▸ **Exercise**
Return every line from the records below that has the word "Dominostein".

Scene edit records:
──────────────────────────────

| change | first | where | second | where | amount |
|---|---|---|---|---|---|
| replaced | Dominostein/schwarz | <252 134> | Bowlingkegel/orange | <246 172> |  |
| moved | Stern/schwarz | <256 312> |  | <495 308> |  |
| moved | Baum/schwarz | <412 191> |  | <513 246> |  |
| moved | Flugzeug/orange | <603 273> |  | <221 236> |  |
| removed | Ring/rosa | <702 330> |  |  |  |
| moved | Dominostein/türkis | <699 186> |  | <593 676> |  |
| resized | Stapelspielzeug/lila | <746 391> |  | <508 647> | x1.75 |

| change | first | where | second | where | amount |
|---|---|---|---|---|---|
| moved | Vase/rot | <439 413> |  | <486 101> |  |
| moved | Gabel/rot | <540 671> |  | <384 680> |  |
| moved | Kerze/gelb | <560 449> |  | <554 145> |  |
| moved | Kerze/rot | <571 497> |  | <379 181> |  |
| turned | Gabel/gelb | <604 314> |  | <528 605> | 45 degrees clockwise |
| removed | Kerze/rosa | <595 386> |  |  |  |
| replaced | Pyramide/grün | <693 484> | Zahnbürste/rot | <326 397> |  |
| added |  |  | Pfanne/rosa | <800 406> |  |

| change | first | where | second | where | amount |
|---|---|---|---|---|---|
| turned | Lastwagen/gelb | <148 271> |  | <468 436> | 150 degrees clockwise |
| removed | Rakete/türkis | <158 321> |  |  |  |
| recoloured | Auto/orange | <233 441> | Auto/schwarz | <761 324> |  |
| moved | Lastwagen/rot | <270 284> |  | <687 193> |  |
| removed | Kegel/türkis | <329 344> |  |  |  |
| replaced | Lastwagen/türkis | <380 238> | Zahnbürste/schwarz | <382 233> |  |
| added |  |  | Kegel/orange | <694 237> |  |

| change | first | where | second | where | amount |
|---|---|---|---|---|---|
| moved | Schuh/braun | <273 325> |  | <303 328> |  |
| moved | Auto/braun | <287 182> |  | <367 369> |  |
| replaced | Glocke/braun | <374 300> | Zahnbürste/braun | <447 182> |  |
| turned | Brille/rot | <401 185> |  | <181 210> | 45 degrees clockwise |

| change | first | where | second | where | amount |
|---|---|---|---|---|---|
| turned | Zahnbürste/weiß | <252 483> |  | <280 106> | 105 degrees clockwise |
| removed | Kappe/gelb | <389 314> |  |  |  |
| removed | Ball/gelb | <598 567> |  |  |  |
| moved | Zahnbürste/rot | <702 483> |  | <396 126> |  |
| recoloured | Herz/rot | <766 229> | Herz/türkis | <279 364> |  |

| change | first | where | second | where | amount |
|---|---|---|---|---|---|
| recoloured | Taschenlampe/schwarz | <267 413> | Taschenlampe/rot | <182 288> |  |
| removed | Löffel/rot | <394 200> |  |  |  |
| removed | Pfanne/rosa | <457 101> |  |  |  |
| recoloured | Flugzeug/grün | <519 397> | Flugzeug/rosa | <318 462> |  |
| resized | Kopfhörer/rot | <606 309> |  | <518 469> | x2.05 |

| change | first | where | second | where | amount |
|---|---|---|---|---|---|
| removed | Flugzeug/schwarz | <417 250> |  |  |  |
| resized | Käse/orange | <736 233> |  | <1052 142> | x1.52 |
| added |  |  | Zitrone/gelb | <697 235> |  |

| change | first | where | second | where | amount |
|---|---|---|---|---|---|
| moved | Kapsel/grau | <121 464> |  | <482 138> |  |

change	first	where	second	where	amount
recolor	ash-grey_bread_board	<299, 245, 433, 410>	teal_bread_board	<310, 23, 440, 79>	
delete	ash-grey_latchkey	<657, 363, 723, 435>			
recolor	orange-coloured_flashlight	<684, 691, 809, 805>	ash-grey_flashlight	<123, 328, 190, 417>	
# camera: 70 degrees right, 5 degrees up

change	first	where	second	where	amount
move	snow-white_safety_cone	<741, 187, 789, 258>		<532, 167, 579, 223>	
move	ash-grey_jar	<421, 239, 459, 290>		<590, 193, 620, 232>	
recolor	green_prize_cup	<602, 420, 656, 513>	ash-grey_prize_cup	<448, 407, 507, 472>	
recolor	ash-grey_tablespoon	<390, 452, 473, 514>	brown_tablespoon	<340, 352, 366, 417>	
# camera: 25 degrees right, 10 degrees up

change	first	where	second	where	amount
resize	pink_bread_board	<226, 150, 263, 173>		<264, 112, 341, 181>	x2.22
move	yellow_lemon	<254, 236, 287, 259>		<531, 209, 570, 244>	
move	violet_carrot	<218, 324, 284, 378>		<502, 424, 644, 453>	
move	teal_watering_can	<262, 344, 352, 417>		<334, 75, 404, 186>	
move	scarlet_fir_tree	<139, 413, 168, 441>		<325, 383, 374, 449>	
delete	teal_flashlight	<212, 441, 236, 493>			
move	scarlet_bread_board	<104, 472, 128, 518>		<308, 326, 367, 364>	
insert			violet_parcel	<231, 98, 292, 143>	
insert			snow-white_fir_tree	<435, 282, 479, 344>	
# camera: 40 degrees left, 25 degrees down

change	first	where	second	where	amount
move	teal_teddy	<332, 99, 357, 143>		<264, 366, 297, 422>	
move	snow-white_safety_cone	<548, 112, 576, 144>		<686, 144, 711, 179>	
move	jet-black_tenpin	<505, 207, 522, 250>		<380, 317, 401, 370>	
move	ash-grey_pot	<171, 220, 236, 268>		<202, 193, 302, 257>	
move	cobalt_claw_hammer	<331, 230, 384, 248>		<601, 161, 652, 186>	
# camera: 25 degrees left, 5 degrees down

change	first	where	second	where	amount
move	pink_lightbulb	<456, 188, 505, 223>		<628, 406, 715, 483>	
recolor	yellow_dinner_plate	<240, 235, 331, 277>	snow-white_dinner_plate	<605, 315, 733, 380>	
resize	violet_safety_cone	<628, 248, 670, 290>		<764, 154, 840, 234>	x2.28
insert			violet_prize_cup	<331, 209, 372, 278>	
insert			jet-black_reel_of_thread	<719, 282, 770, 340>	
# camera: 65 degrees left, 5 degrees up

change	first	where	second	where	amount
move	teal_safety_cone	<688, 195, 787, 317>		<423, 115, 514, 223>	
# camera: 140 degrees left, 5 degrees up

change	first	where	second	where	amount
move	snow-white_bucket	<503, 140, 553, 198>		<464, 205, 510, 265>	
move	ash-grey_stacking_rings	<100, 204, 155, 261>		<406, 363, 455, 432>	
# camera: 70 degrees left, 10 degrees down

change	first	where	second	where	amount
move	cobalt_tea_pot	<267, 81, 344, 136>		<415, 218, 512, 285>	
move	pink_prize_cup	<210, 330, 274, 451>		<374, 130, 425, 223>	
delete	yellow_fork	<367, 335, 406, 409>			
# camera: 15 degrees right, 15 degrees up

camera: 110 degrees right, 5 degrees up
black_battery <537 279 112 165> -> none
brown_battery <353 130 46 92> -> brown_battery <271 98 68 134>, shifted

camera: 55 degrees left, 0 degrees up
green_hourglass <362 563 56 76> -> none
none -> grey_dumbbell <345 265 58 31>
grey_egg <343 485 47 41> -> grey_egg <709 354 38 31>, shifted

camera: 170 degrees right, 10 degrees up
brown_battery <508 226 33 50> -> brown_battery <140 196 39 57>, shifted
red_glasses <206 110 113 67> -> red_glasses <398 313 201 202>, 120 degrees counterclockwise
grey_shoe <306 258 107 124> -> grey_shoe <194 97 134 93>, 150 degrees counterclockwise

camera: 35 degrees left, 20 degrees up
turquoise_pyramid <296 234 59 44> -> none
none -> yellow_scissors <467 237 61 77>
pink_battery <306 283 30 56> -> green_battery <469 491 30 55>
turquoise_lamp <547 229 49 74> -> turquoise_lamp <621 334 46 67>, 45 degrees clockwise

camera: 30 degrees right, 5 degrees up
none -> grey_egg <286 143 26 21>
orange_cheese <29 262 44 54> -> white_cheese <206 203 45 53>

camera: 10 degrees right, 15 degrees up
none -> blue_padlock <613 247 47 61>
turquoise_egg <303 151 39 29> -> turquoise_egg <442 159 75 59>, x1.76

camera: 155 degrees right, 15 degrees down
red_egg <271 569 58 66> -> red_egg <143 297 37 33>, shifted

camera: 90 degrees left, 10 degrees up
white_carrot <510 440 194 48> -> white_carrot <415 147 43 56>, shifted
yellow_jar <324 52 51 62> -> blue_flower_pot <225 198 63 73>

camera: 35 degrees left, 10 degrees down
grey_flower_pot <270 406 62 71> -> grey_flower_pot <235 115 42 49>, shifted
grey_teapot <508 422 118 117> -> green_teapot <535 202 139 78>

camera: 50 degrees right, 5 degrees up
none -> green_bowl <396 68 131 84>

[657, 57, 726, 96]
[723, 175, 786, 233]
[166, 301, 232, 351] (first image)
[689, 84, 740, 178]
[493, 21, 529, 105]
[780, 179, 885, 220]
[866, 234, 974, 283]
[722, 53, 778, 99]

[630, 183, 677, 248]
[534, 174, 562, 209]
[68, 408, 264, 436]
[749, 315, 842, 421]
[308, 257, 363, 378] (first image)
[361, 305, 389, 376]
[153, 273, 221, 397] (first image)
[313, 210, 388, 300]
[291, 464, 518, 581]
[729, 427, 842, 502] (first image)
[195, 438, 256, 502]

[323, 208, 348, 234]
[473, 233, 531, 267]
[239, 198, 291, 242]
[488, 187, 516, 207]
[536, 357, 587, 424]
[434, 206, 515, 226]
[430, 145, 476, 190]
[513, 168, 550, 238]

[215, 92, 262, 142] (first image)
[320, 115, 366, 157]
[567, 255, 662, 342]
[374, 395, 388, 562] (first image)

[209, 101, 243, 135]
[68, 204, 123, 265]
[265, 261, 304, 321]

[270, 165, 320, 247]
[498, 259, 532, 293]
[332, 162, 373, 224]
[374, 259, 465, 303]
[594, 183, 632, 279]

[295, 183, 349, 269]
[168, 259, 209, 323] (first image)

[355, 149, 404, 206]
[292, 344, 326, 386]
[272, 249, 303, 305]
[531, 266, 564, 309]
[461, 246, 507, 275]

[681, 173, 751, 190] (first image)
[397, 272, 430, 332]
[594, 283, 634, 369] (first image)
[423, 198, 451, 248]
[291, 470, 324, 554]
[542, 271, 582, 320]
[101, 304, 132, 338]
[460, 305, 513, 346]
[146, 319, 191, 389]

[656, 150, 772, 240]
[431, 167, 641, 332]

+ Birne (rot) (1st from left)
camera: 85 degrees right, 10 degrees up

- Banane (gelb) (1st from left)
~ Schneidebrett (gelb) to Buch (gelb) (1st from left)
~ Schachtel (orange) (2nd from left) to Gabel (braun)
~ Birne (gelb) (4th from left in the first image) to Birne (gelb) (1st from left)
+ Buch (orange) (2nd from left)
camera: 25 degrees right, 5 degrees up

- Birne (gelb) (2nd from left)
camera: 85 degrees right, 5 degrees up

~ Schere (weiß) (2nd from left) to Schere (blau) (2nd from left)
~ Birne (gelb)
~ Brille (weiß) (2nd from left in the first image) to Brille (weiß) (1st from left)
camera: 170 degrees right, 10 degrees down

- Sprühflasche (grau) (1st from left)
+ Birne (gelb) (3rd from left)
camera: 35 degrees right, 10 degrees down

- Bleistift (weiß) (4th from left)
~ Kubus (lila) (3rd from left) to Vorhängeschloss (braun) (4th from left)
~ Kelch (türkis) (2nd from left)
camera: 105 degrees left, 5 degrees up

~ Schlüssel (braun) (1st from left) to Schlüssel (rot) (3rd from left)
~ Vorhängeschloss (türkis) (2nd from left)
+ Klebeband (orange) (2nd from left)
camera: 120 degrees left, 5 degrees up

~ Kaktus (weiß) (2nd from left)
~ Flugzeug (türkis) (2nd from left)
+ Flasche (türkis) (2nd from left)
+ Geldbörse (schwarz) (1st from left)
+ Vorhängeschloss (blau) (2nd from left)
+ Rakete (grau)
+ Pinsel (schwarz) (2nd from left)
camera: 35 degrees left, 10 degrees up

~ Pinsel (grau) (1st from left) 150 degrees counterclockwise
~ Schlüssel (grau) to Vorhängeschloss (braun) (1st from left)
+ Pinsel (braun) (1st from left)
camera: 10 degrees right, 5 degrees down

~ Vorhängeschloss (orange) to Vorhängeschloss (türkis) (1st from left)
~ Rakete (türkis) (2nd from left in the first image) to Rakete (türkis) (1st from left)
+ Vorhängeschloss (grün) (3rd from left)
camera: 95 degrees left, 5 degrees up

──────────────────────────────

▸ **Written solution**
| replaced | Dominostein/schwarz | <252 134> | Bowlingkegel/orange | <246 172> |  |
| moved | Dominostein/türkis | <699 186> |  | <593 676> |  |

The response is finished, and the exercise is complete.